Coordinate-based change listings:
###

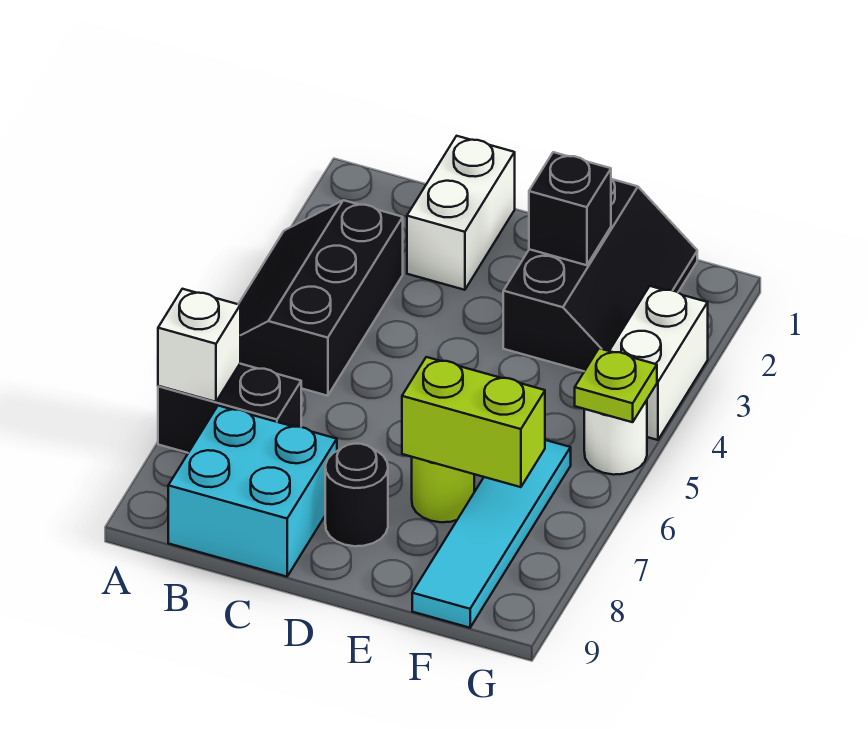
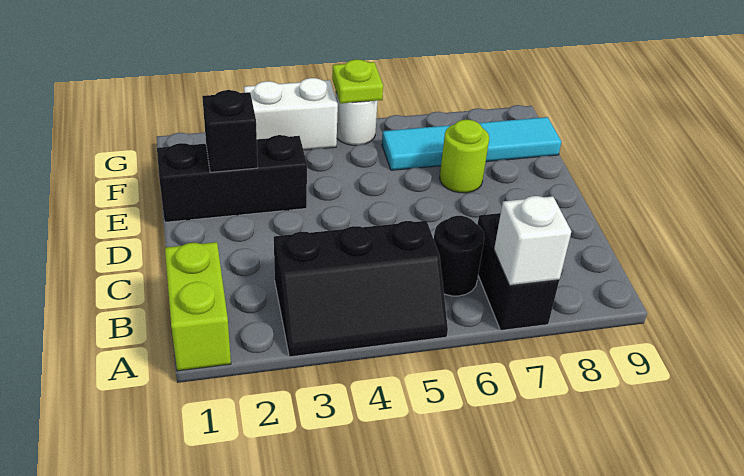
cyan brick B8:C9 level 1 -> none
white brick C1:C2 level 1 -> none
black round brick D8 level 1 -> black round brick B6 level 1
lime brick E7:F7 level 2 -> lime brick A1:B1 level 1

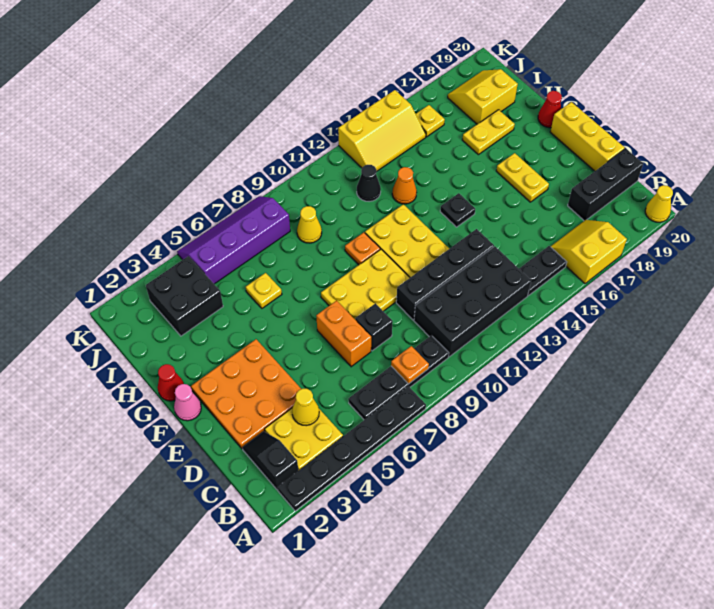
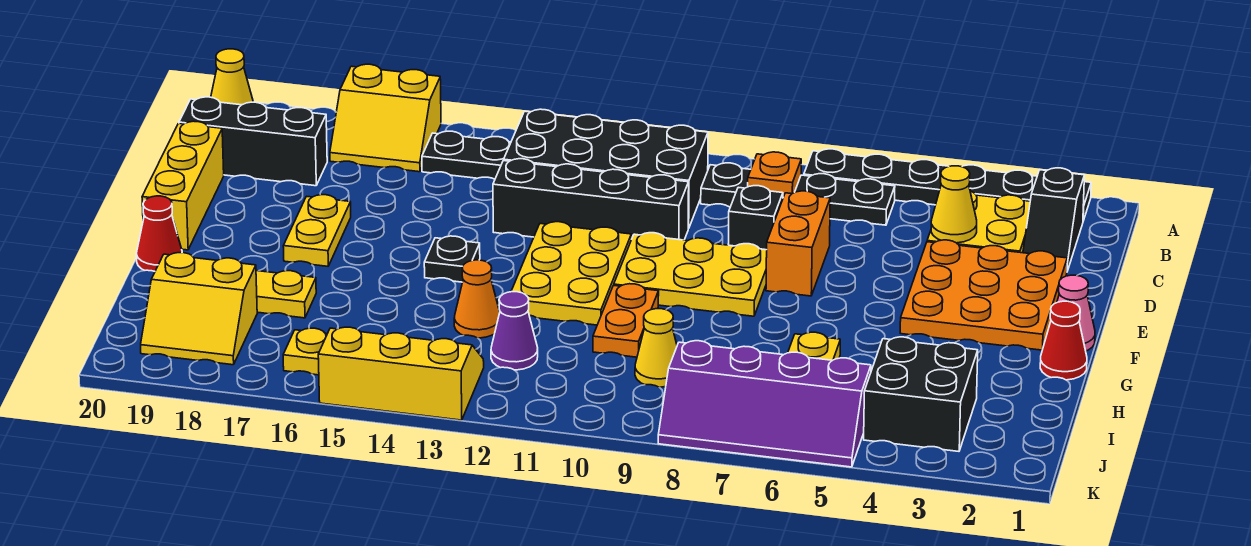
orange plate G10 level 1 -> orange plate G10:H10 level 1
black cone I12 level 1 -> purple cone I12 level 1

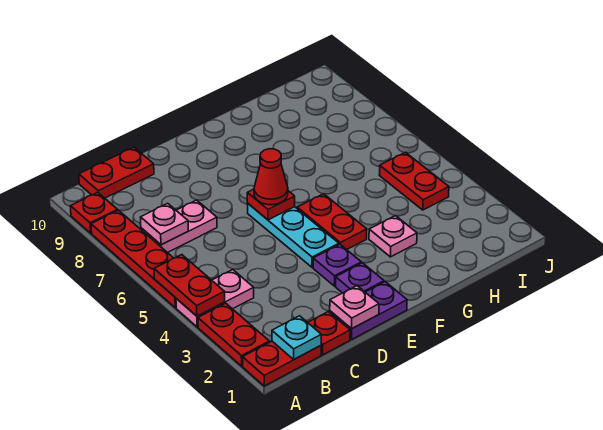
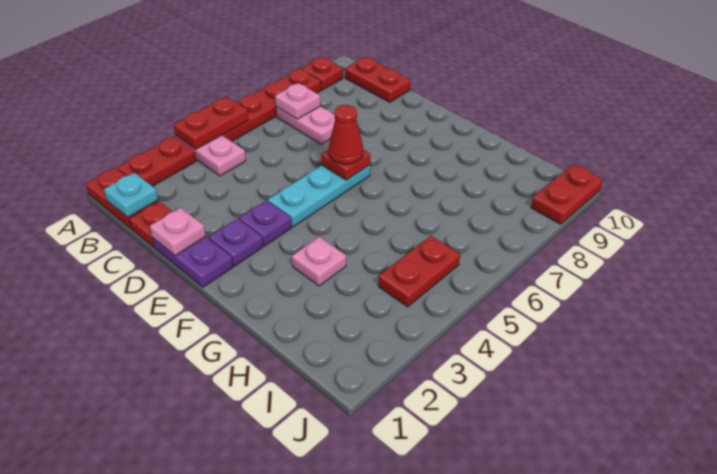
red plate F4:F5 level 1 -> red plate J9:J10 level 1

###

Once the line containing "black round brick D8" is found, write out exactly that line and each line after it through the end of the entries, omitting pictures.

__RESULT__:
black round brick D8 level 1 -> black round brick B6 level 1
lime brick E7:F7 level 2 -> lime brick A1:B1 level 1

orange plate G10 level 1 -> orange plate G10:H10 level 1
black cone I12 level 1 -> purple cone I12 level 1

red plate F4:F5 level 1 -> red plate J9:J10 level 1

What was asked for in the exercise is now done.